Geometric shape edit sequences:
== Segment start ==

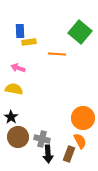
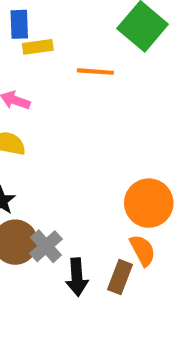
gray cross: (42, 139) -> (46, 246), moved, turned 35

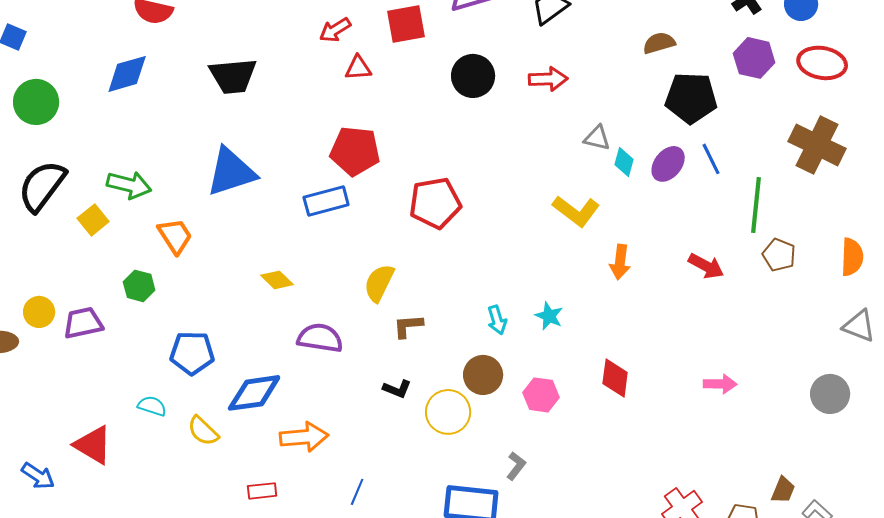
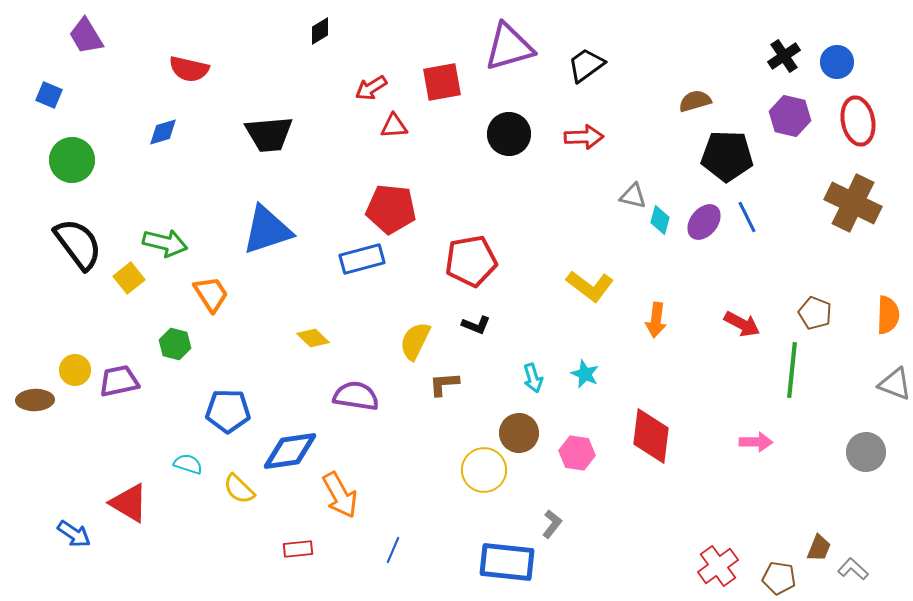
red ellipse: (822, 63) -> (858, 121), turned 69
blue diamond: (127, 74) -> (163, 132), size x0.7
black semicircle: (42, 186) -> (78, 244), turned 106
green line: (756, 205) -> (792, 370), moved
yellow L-shape: (576, 211) -> (590, 286), moved
red diamond: (615, 378) -> (651, 436), size x1.4
black L-shape: (397, 389) -> (476, 325), moved
orange arrow: (304, 437) -> (340, 495), turned 66

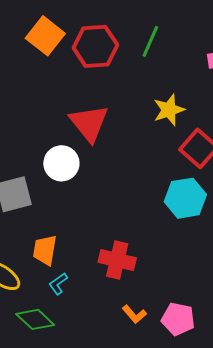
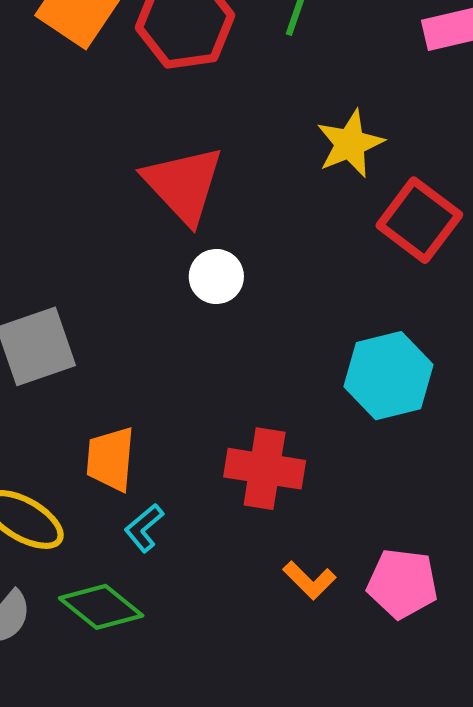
white circle: (61, 163) -> (216, 277), moved, size x0.7
cyan hexagon: (185, 198) -> (388, 376), moved

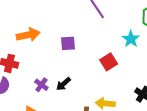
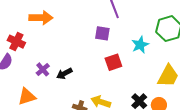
purple square: (68, 43) -> (102, 33), moved

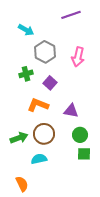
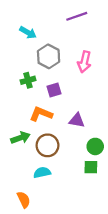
purple square: (50, 83) -> (54, 90), turned 32
green circle: (80, 135) -> (95, 146), moved
green arrow: (19, 138) -> (20, 138), moved

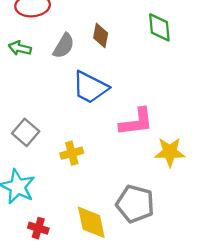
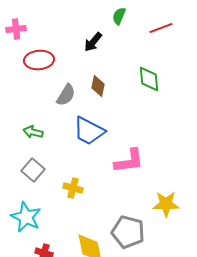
green arrow: (20, 48) -> (33, 132), moved
yellow star: (170, 152) -> (166, 204), moved
yellow cross: (72, 153) -> (73, 188), turned 30

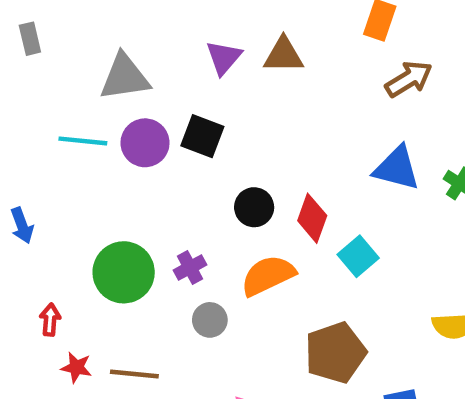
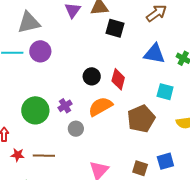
black square: (202, 136) -> (115, 28), moved
cyan square: (358, 256) -> (165, 92), moved, turned -30
brown pentagon: (335, 353) -> (141, 119), moved

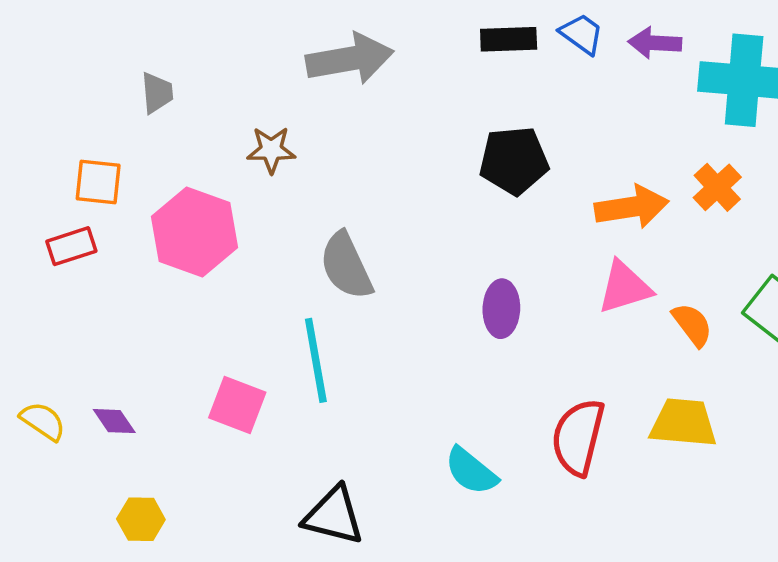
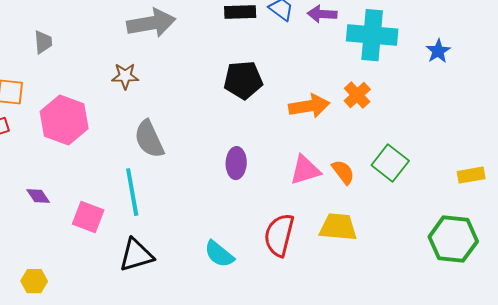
brown star: (271, 150) -> (125, 76), moved
pink triangle: (624, 287) -> (305, 170), moved
purple diamond: (114, 421) -> (38, 196), moved
black triangle: (334, 516) -> (136, 255), moved, turned -30

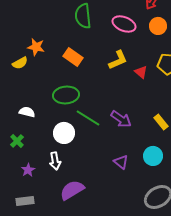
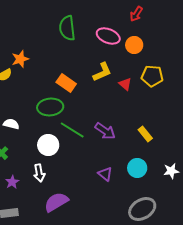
orange circle: (158, 26) -> (134, 45), moved
orange star: (36, 47) -> (20, 59), turned -30
orange rectangle: (73, 57) -> (66, 83), moved

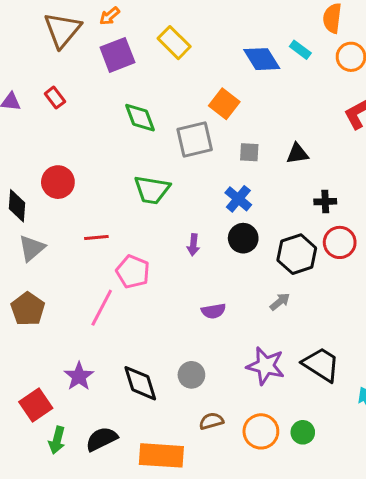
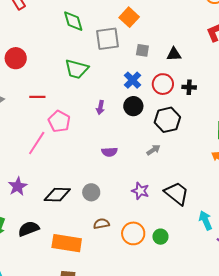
red circle: (340, 242) -> (163, 84), moved
purple star: (266, 366) -> (140, 191), size x0.7
black diamond: (140, 383) -> (57, 195), turned -76

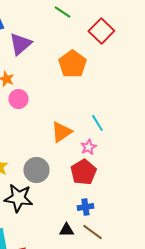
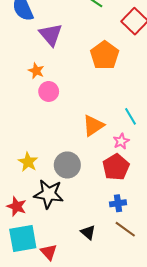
purple triangle: (20, 44) -> (51, 35), turned -30
black triangle: (66, 230) -> (88, 232), moved, turned 42

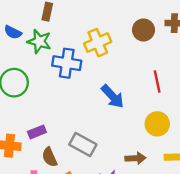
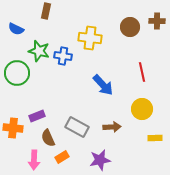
green star: (39, 41) -> (39, 51), moved
yellow cross: (98, 43) -> (90, 38), turned 30
blue cross: (67, 63) -> (63, 56), size x0.7
brown arrow: (135, 158) -> (112, 127), moved

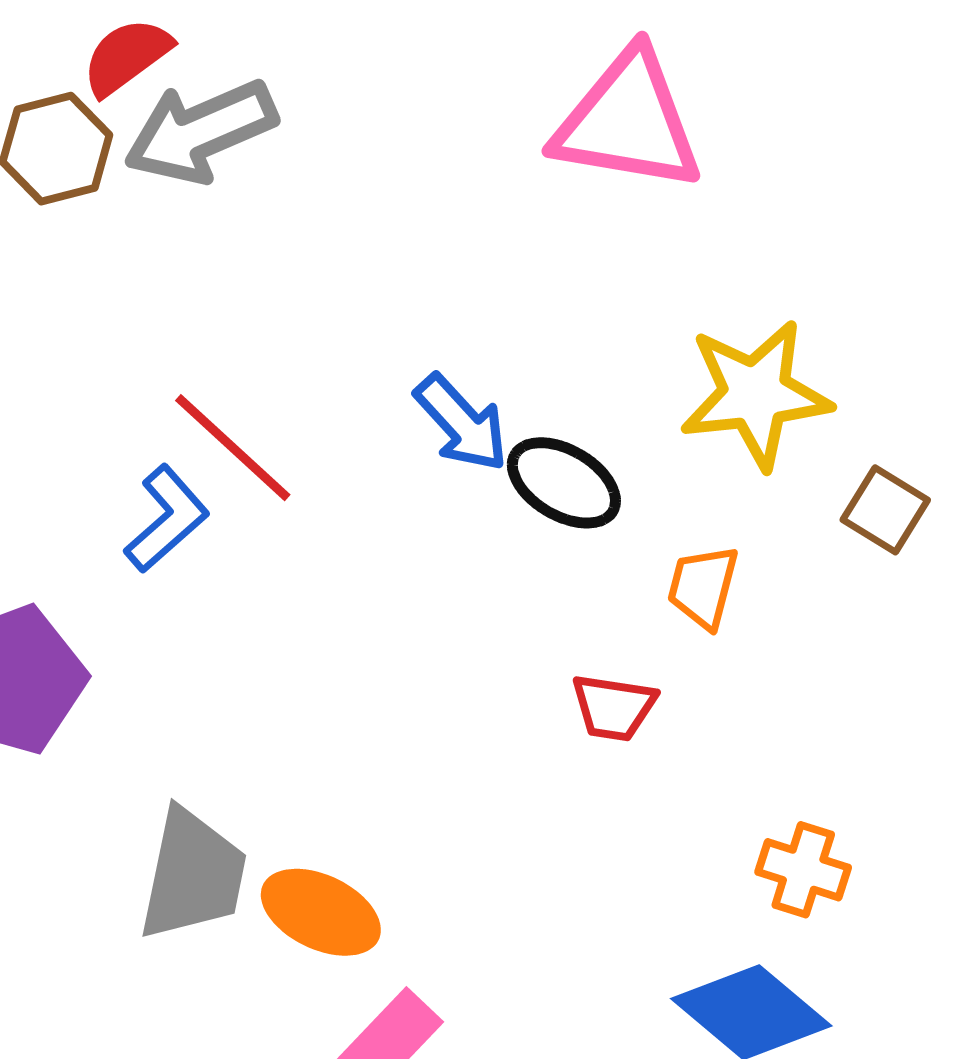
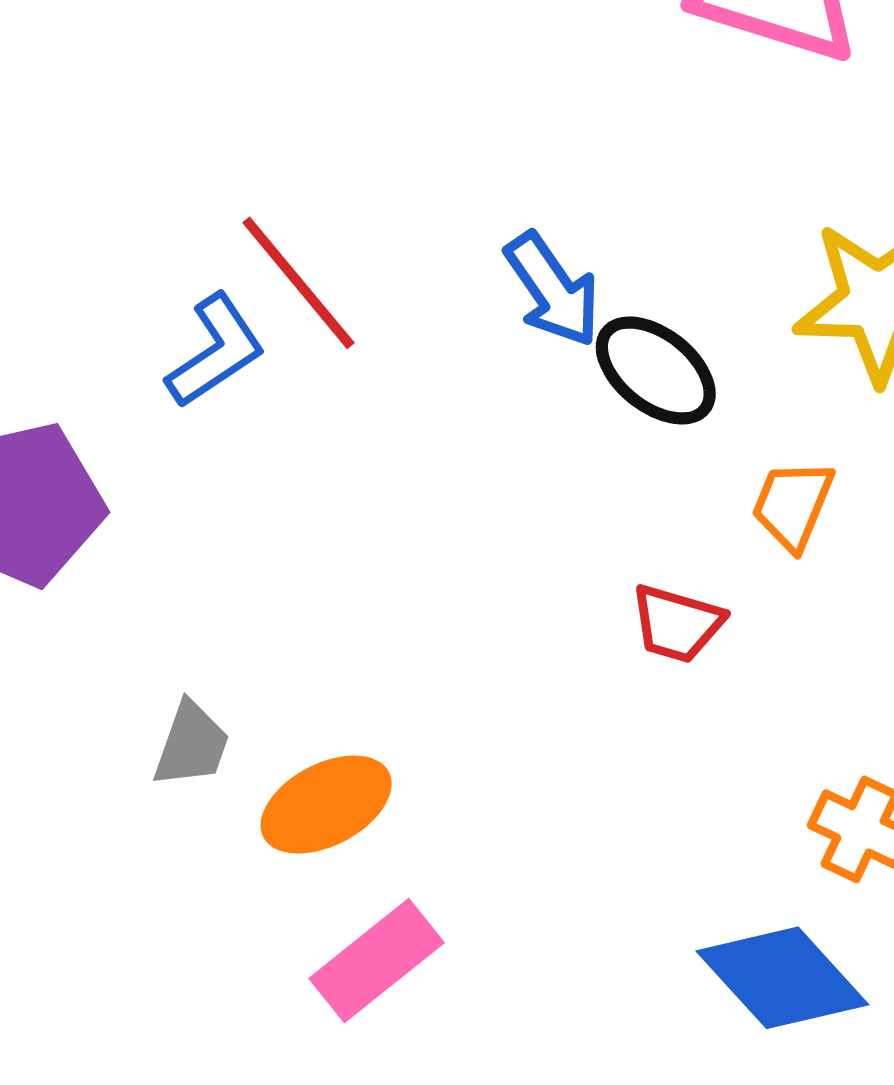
gray trapezoid: (193, 875) -> (192, 744), size x0.6
orange ellipse: (321, 912) -> (326, 805), turned -61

== Segment end ==

**Exercise**
List each line of the records that holds the string "diamond".

**Solution below**
blue diamond: (127, 74) -> (163, 132), size x0.7
red diamond: (615, 378) -> (651, 436), size x1.4
purple diamond: (114, 421) -> (38, 196), moved
black diamond: (140, 383) -> (57, 195), turned -76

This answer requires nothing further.